**Task requirements:**
What's needed is the listing below, repeated word for word with no pictures.
________
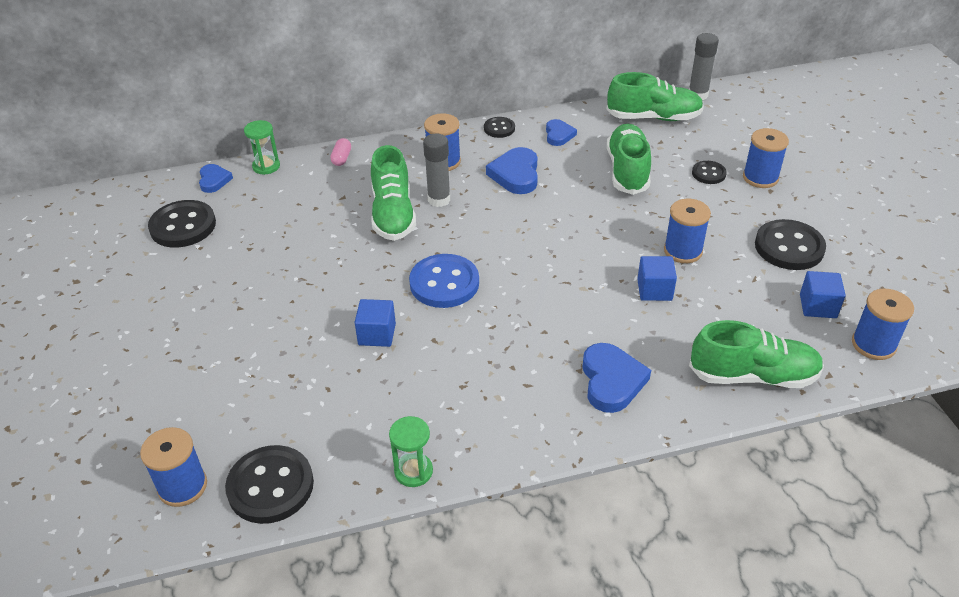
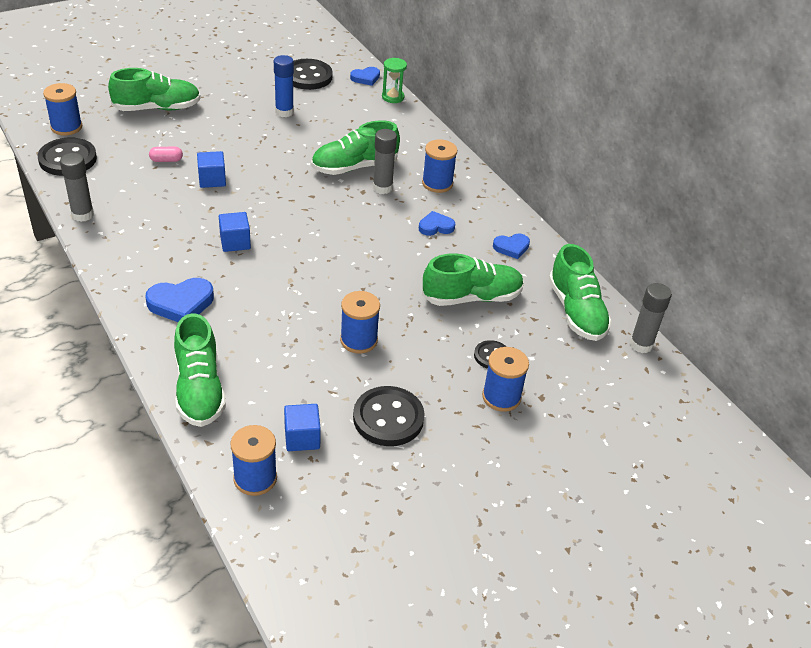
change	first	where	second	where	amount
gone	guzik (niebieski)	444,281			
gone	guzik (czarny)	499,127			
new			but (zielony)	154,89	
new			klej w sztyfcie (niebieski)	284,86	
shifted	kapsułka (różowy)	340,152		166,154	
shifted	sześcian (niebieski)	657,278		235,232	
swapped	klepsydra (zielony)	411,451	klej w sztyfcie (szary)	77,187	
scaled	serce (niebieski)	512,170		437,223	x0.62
________
**Solution below:**
change	first	where	second	where	amount
gone	guzik (niebieski)	444,281			
gone	guzik (czarny)	499,127			
new			but (zielony)	154,89	
new			klej w sztyfcie (niebieski)	284,86	
shifted	kapsułka (różowy)	340,152		166,154	
shifted	sześcian (niebieski)	657,278		235,232	
swapped	klepsydra (zielony)	411,451	klej w sztyfcie (szary)	77,187	
scaled	serce (niebieski)	512,170		437,223	x0.62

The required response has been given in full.